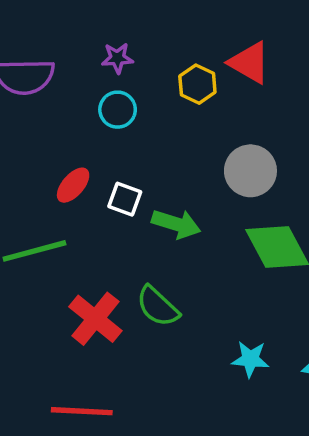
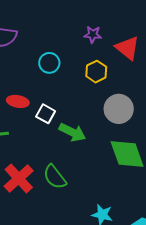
purple star: (117, 58) -> (93, 34), moved
yellow hexagon: (197, 84) -> (96, 72), moved
red ellipse: (73, 185) -> (18, 101), turned 50

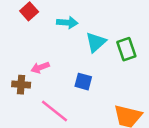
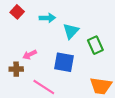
green rectangle: (126, 49) -> (95, 45), moved
blue square: (83, 82) -> (64, 62), size x1.5

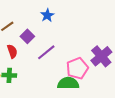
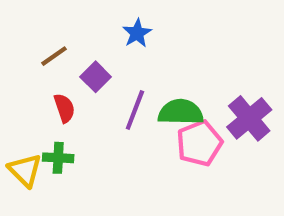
purple line: (46, 52) -> (135, 110), turned -30
green semicircle: (68, 83) -> (181, 112), moved

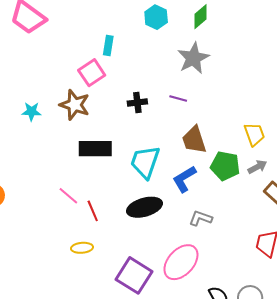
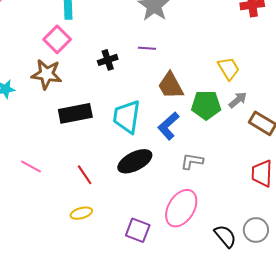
pink line: (68, 196) -> (31, 167), moved
purple square: (134, 275) -> (138, 230), size x0.7

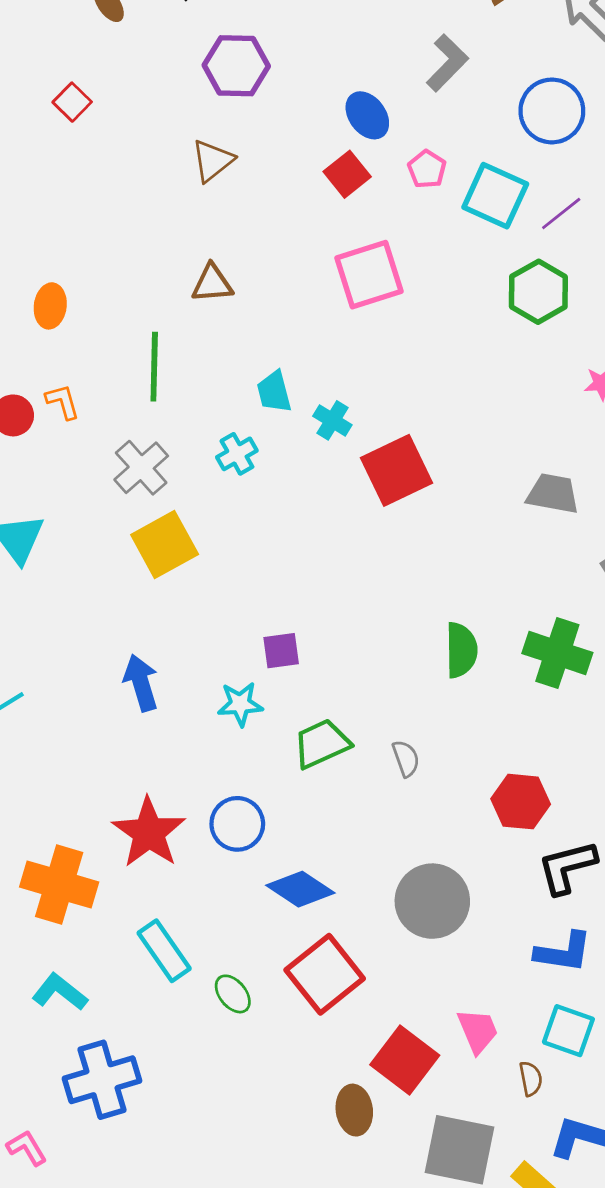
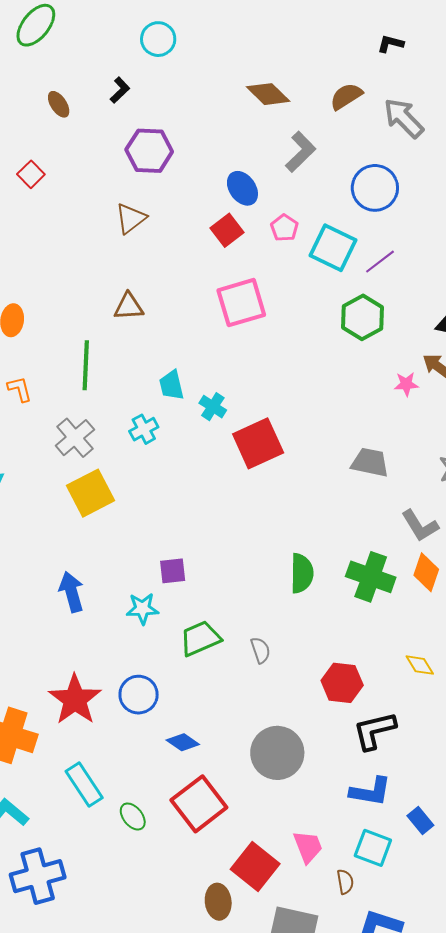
blue diamond: (300, 889) -> (183, 742), size x0.7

· · · ·

## Directions for this task
Can you repeat every record above exactly, apart from the pictures?

## Reply to the exercise
purple star: (117, 58) -> (93, 34), moved
yellow hexagon: (197, 84) -> (96, 72), moved
red ellipse: (73, 185) -> (18, 101), turned 50

green rectangle: (126, 49) -> (95, 45), moved
blue square: (83, 82) -> (64, 62), size x1.5

purple line: (46, 52) -> (135, 110), turned -30
green semicircle: (68, 83) -> (181, 112), moved

pink line: (68, 196) -> (31, 167), moved
purple square: (134, 275) -> (138, 230), size x0.7

blue diamond: (300, 889) -> (183, 742), size x0.7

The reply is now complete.